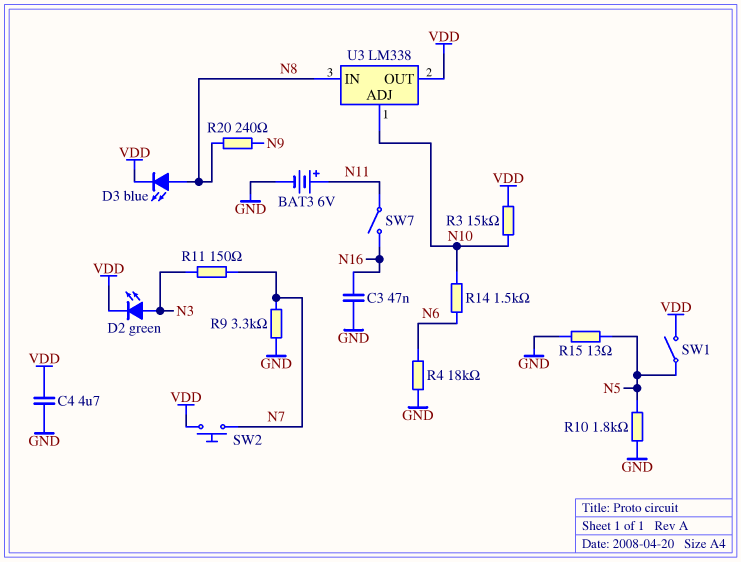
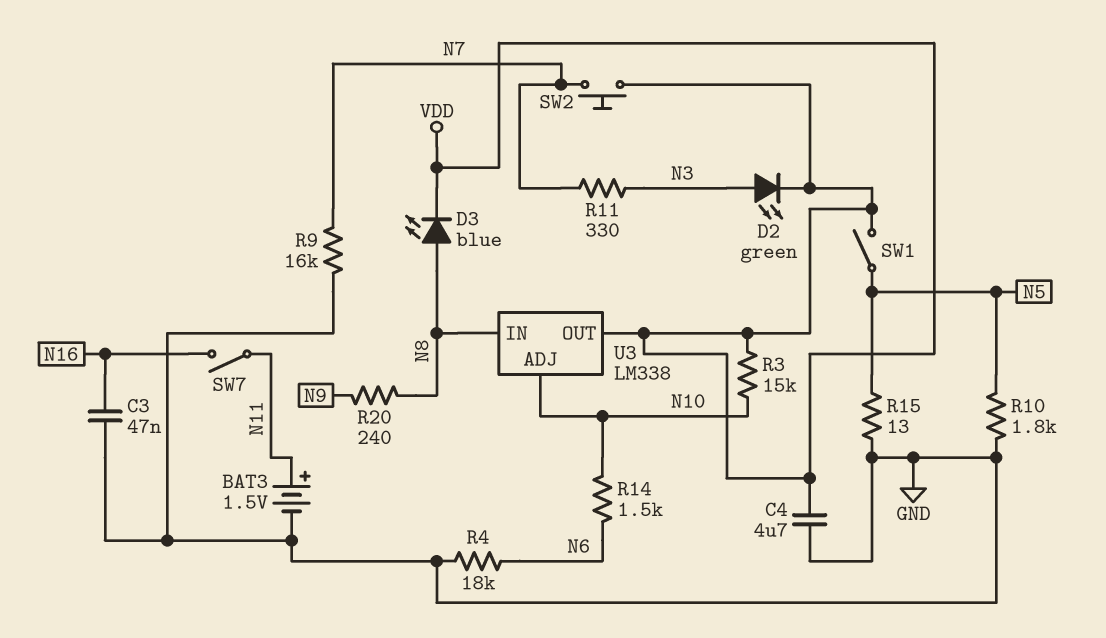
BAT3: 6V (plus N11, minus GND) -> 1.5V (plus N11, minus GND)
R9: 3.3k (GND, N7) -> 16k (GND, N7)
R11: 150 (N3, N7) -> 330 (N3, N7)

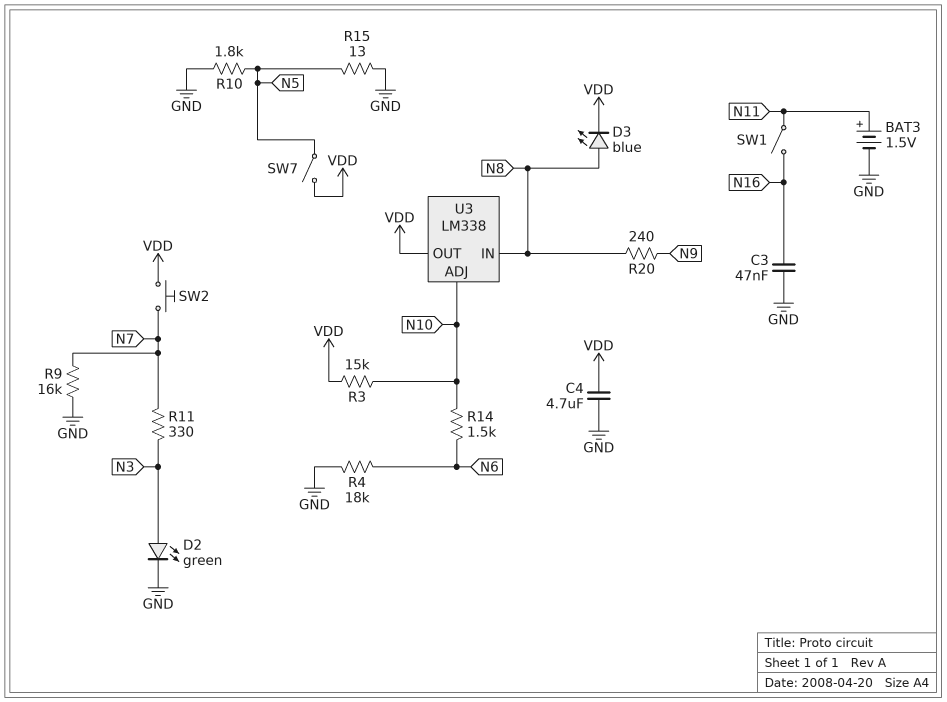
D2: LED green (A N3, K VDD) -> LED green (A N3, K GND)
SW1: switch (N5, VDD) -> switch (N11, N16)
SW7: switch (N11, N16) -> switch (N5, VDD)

Aim of the task: Write out all the entries exactly, except for the pictures.

Exercise output:
BAT3: 6V (plus N11, minus GND) -> 1.5V (plus N11, minus GND)
R9: 3.3k (GND, N7) -> 16k (GND, N7)
R11: 150 (N3, N7) -> 330 (N3, N7)

D2: LED green (A N3, K VDD) -> LED green (A N3, K GND)
SW1: switch (N5, VDD) -> switch (N11, N16)
SW7: switch (N11, N16) -> switch (N5, VDD)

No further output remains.